Begin

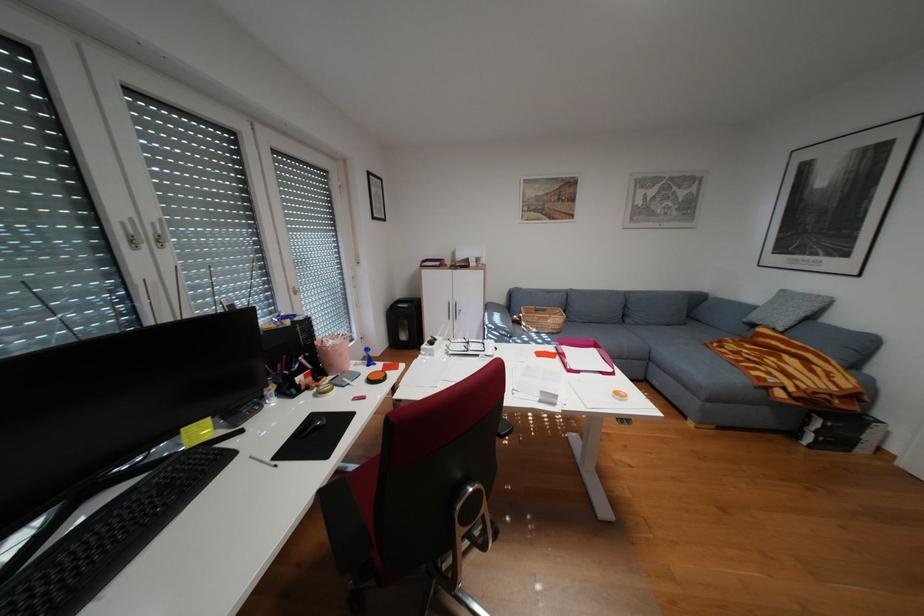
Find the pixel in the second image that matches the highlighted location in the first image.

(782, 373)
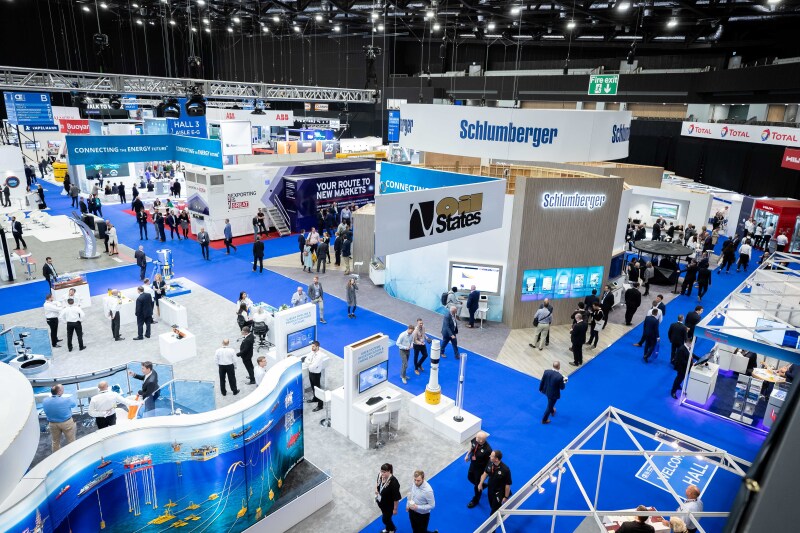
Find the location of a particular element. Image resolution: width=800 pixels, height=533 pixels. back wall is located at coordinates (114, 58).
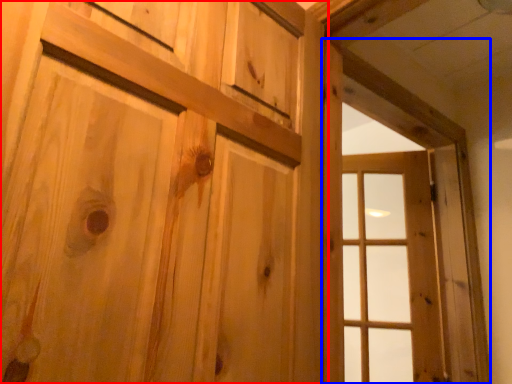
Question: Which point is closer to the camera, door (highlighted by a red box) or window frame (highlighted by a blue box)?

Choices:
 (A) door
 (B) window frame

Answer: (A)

End
Begin

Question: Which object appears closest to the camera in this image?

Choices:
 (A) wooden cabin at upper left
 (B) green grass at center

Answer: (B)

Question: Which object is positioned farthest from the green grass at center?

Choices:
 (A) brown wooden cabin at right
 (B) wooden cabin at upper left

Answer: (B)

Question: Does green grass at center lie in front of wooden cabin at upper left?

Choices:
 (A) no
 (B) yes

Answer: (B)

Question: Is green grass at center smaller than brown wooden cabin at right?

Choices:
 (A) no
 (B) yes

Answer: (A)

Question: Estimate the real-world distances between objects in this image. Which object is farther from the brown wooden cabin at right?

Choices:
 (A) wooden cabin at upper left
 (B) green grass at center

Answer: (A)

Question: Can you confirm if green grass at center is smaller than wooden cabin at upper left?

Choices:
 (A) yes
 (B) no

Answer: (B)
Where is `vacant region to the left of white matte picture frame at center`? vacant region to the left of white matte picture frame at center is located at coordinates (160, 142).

End

**TO BE DONE**
Copy out, word for word, the part of the records that opens with the line containing "Find the pixel" and closes with the line containing "Question: Which point", including both of those lines. Leave the pictures out of your answer.

**EXERCISE RESULT**
Find the pixel in the second image that matches the highlighted location in the first image.

(782, 373)
Find the location of a particular element. Image resolution: width=800 pixels, height=533 pixels. back wall is located at coordinates (114, 58).
Question: Which point is closer to the camera, door (highlighted by a red box) or window frame (highlighted by a blue box)?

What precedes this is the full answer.